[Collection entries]
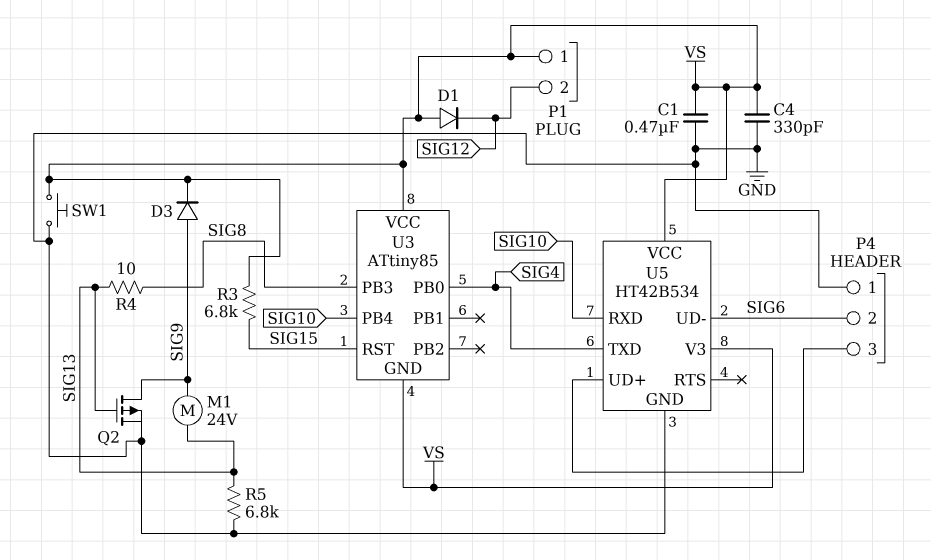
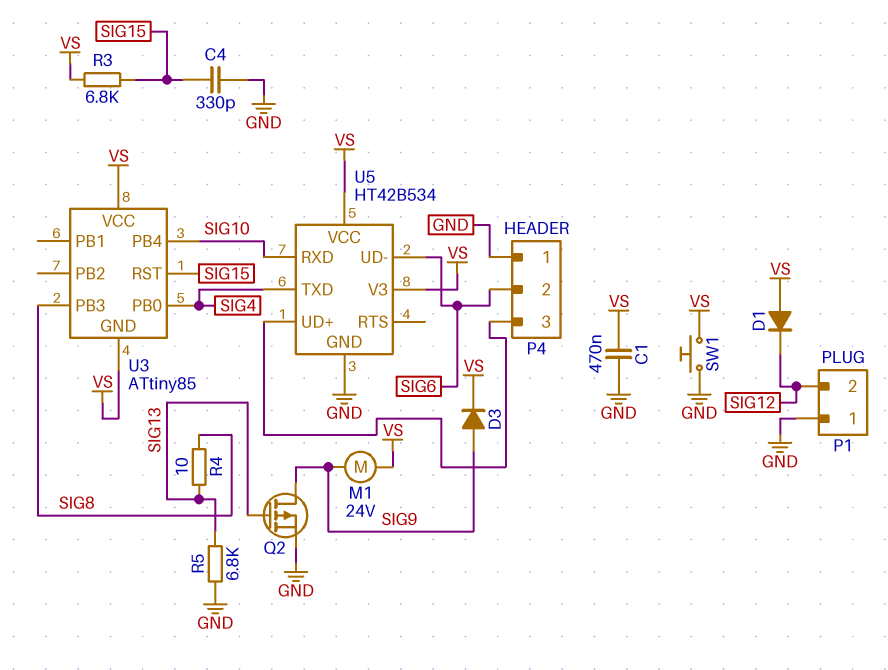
C4: 330pF (GND, VS) -> 330pF (GND, SIG15)
M1: motor 24V (SIG9, SIG13) -> motor 24V (SIG9, VS)
P1 pin 1: VS -> GND

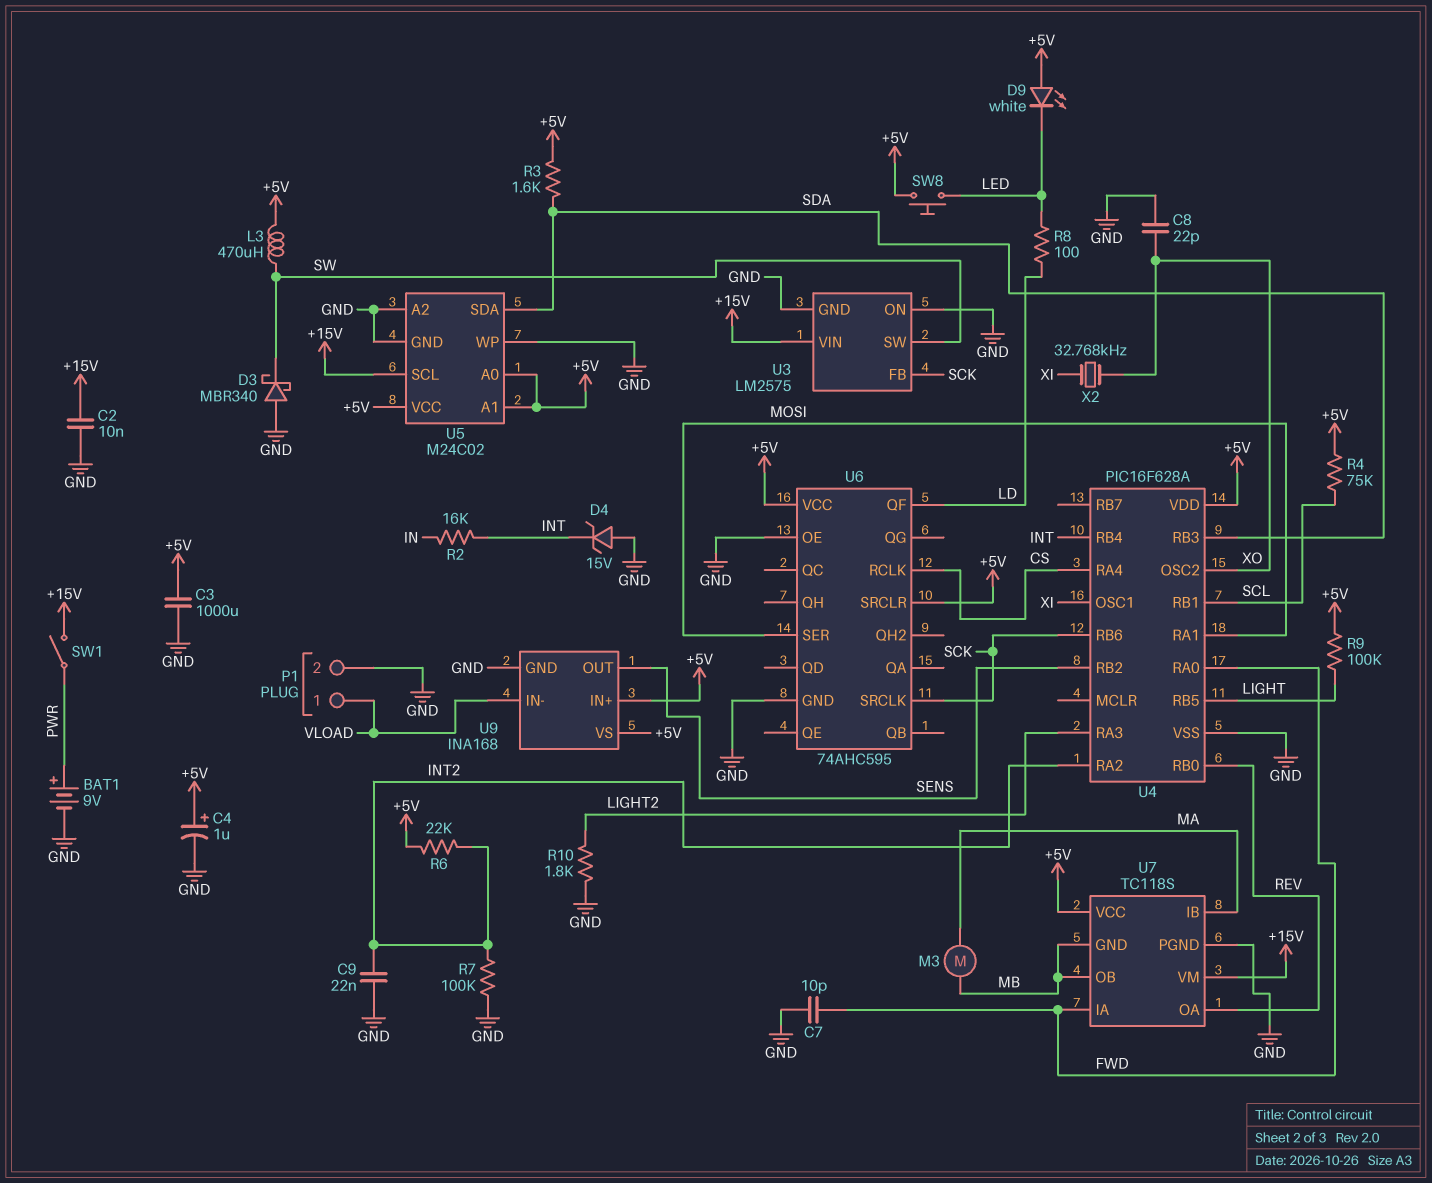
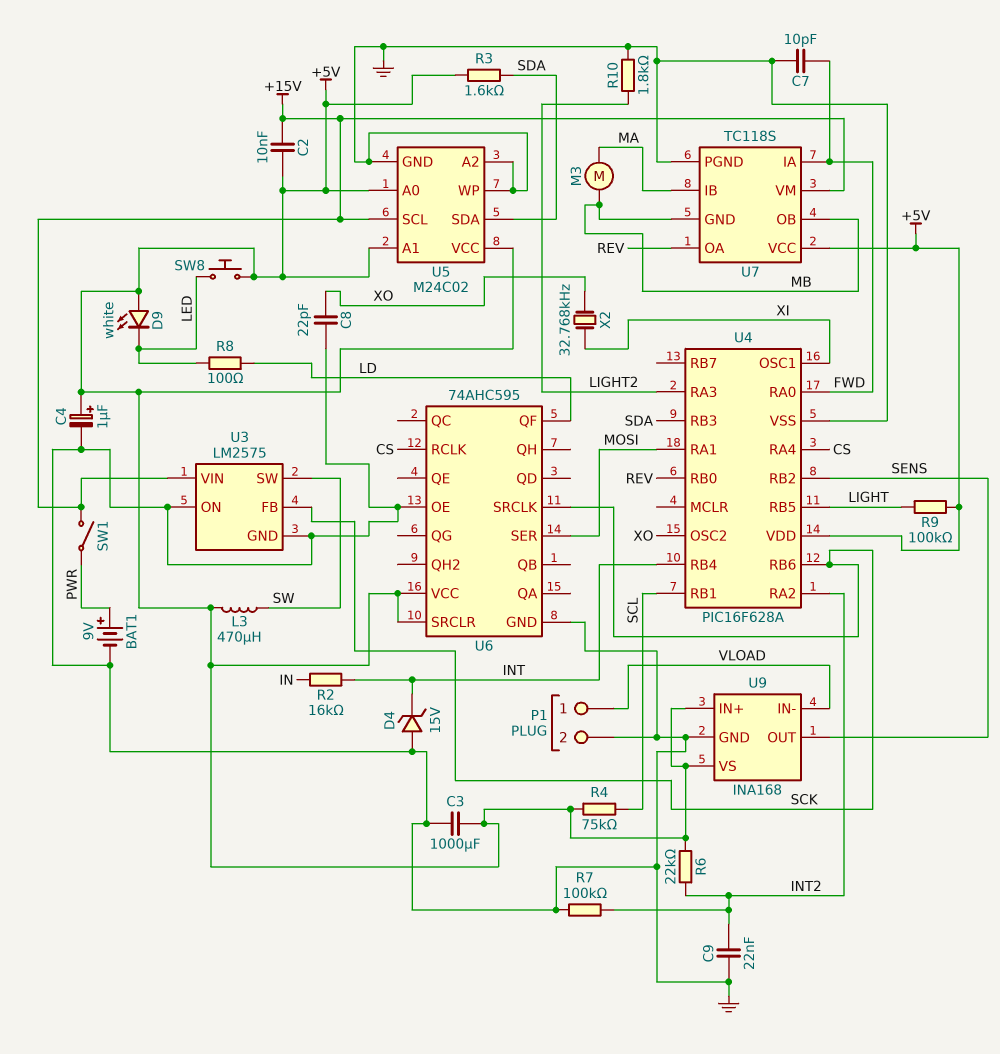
C2: 10nF (+15V, GND) -> 10nF (+5V, +15V)
D3: schottky MBR340 (A GND, K SW) -> none

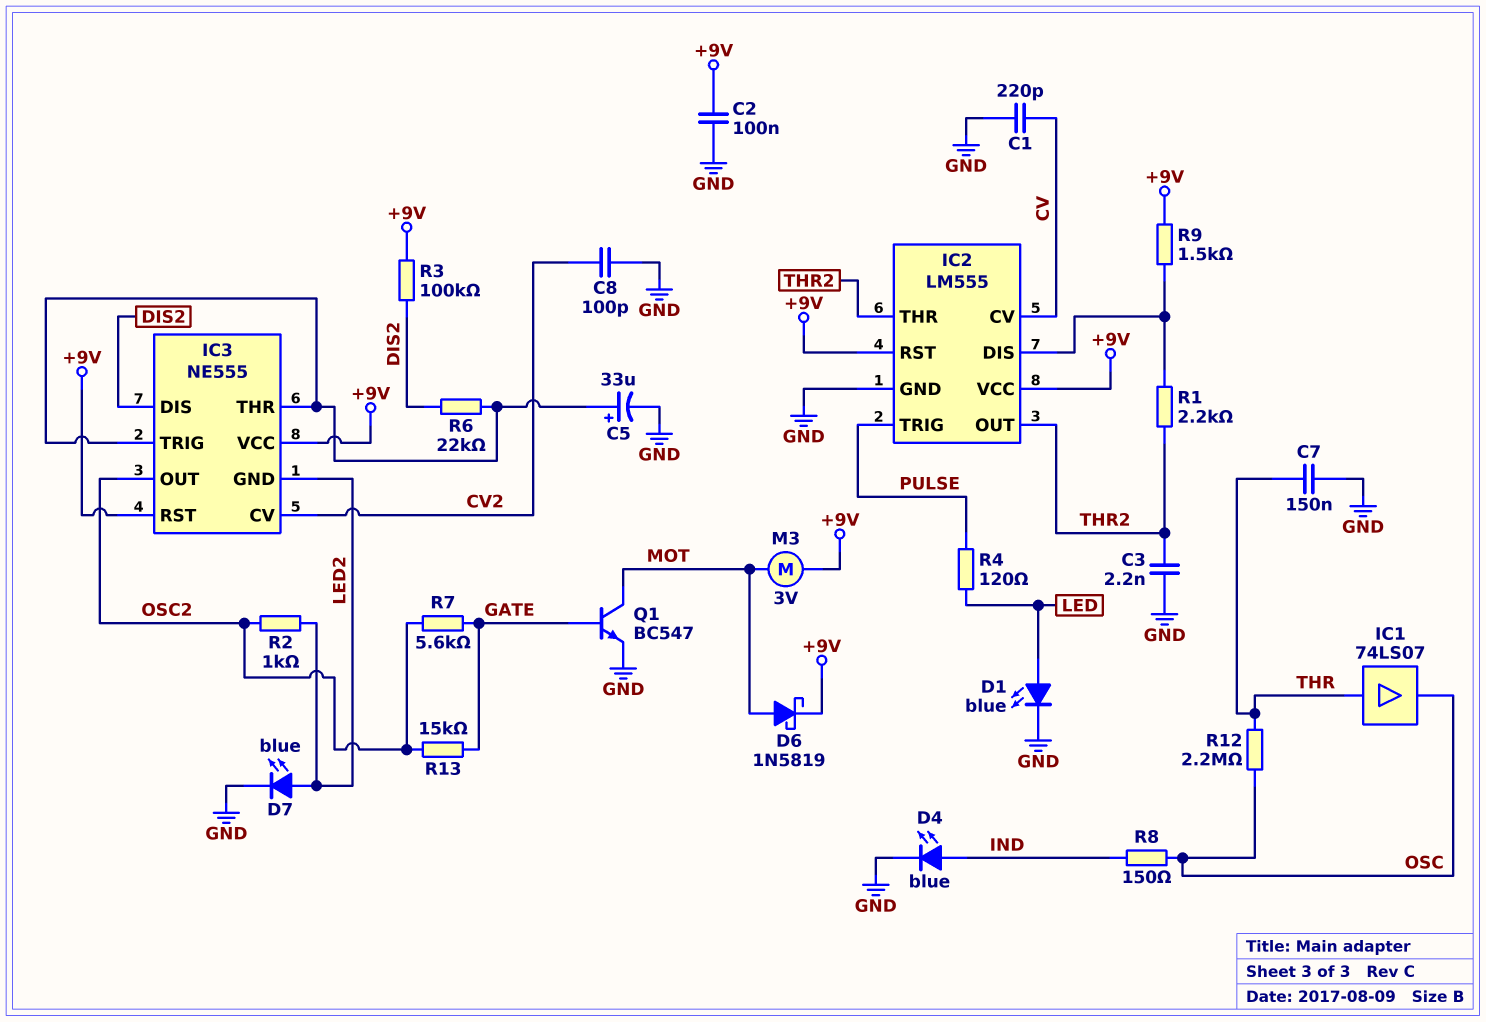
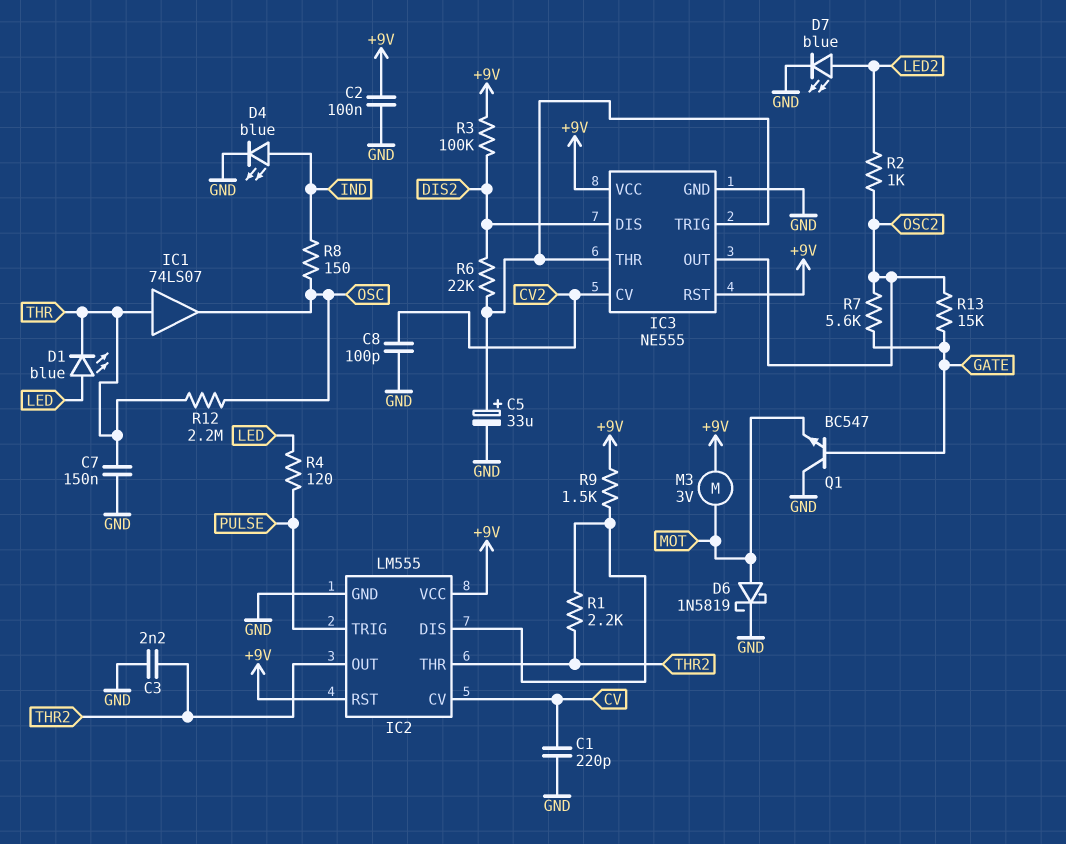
D1: LED blue (A LED, K GND) -> LED blue (A LED, K THR)
D6: schottky 1N5819 (A MOT, K +9V) -> schottky 1N5819 (A MOT, K GND)
IC3 pin GND: LED2 -> GND
Q1: NPN BC547 (B GATE, C MOT, E GND) -> NPN BC547 (B GATE, C GND, E MOT)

To do:
An exact copy of the records above is needed, with the pictures removed.

Task response:
C4: 330pF (GND, VS) -> 330pF (GND, SIG15)
M1: motor 24V (SIG9, SIG13) -> motor 24V (SIG9, VS)
P1 pin 1: VS -> GND

C2: 10nF (+15V, GND) -> 10nF (+5V, +15V)
D3: schottky MBR340 (A GND, K SW) -> none

D1: LED blue (A LED, K GND) -> LED blue (A LED, K THR)
D6: schottky 1N5819 (A MOT, K +9V) -> schottky 1N5819 (A MOT, K GND)
IC3 pin GND: LED2 -> GND
Q1: NPN BC547 (B GATE, C MOT, E GND) -> NPN BC547 (B GATE, C GND, E MOT)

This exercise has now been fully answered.